• _What to work on_
Give back an exact copy of the listing that follows, without the pictures.

• _Exercise data_
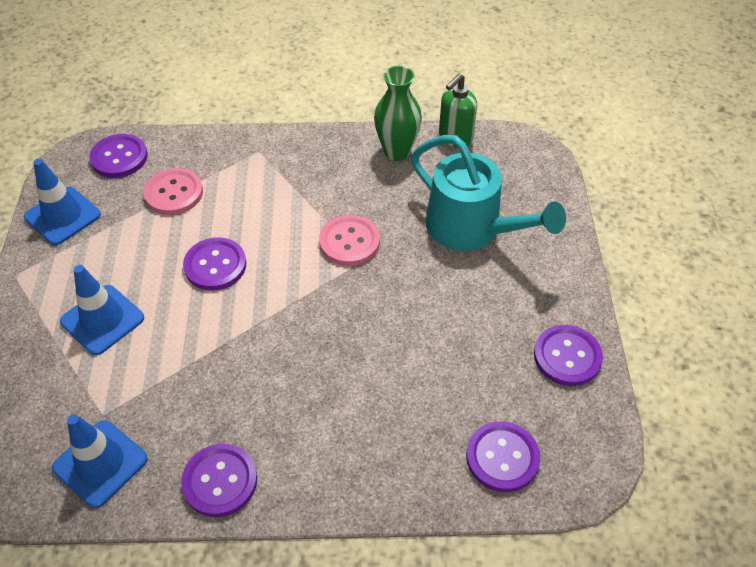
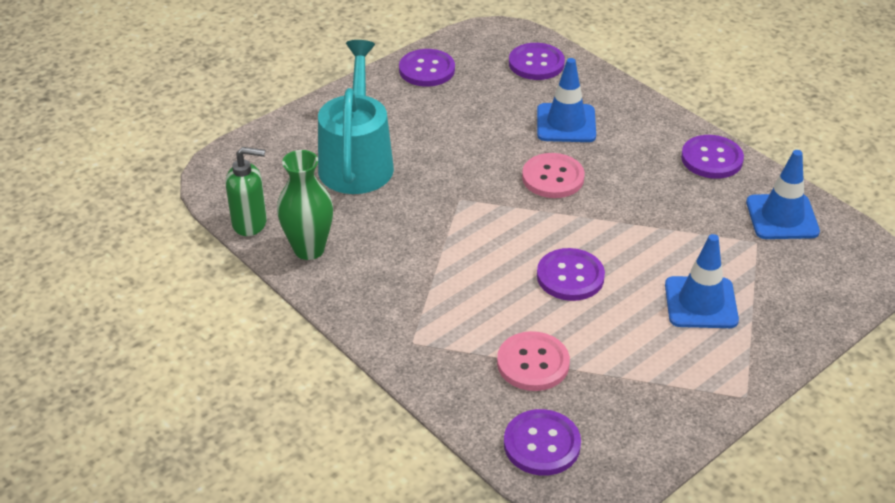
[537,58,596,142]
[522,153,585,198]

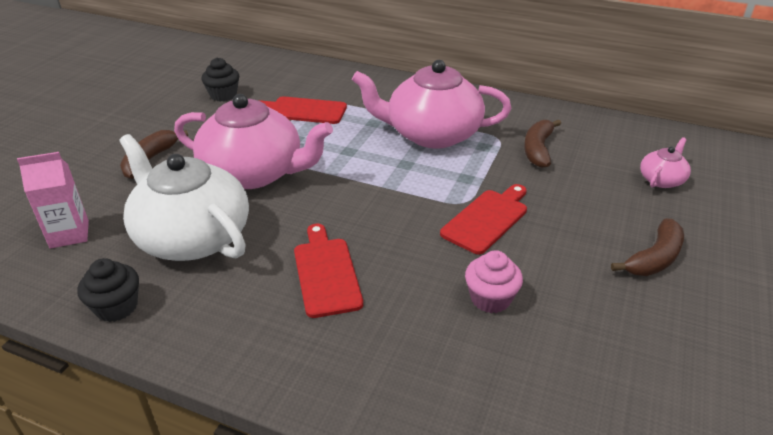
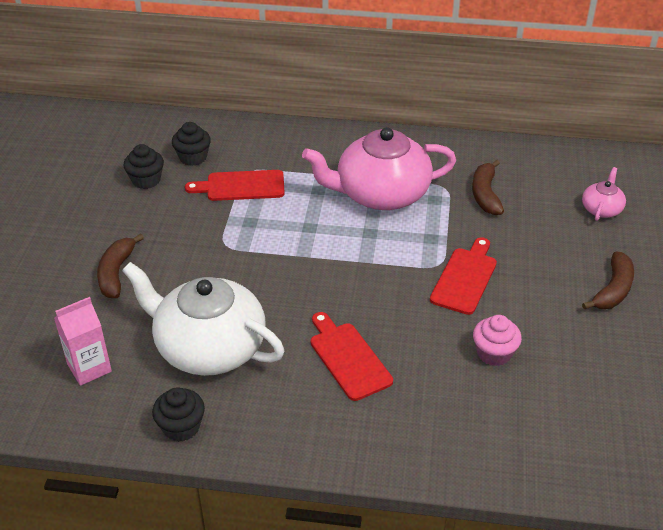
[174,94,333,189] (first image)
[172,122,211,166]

• _Result below_
[537,58,596,142]
[522,153,585,198]

[174,94,333,189] (first image)
[172,122,211,166]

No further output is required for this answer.